▶ [Work to be completed] When you write out the listing, keep each word exactly as it stands but include none of its images.

▶ [Dataset section]
-----
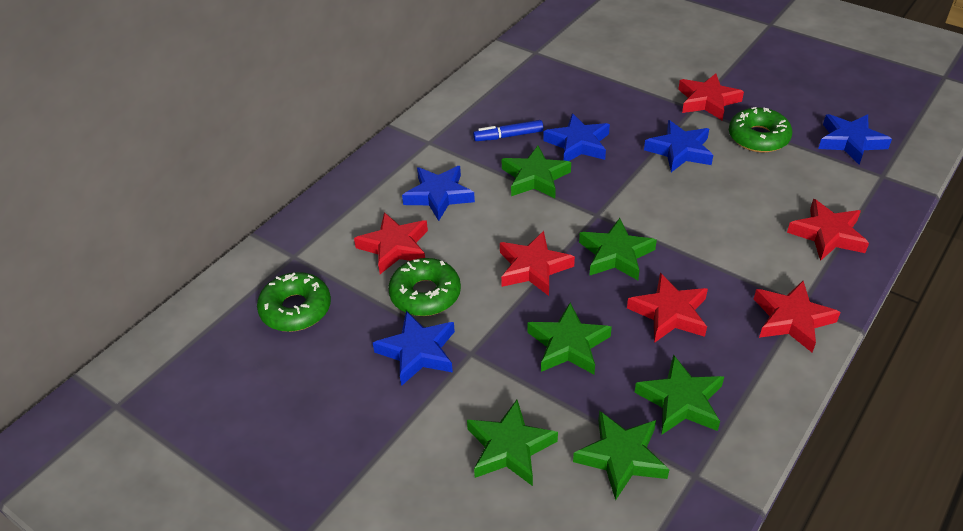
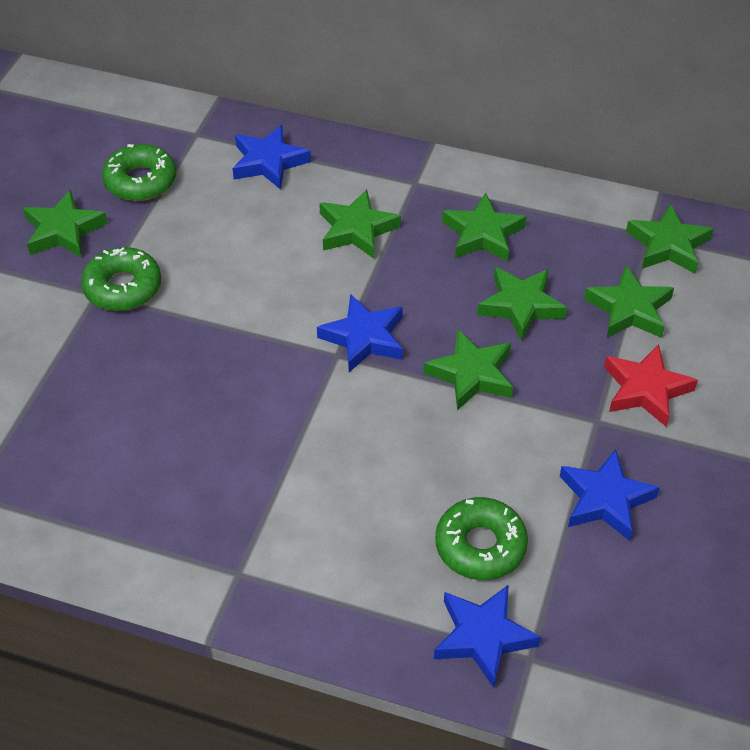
blue marker: 1 -> 0
blue star: 5 -> 4
green star: 6 -> 7
red star: 6 -> 1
-----
▶ [Result for this task]
blue marker: 1 -> 0
blue star: 5 -> 4
green star: 6 -> 7
red star: 6 -> 1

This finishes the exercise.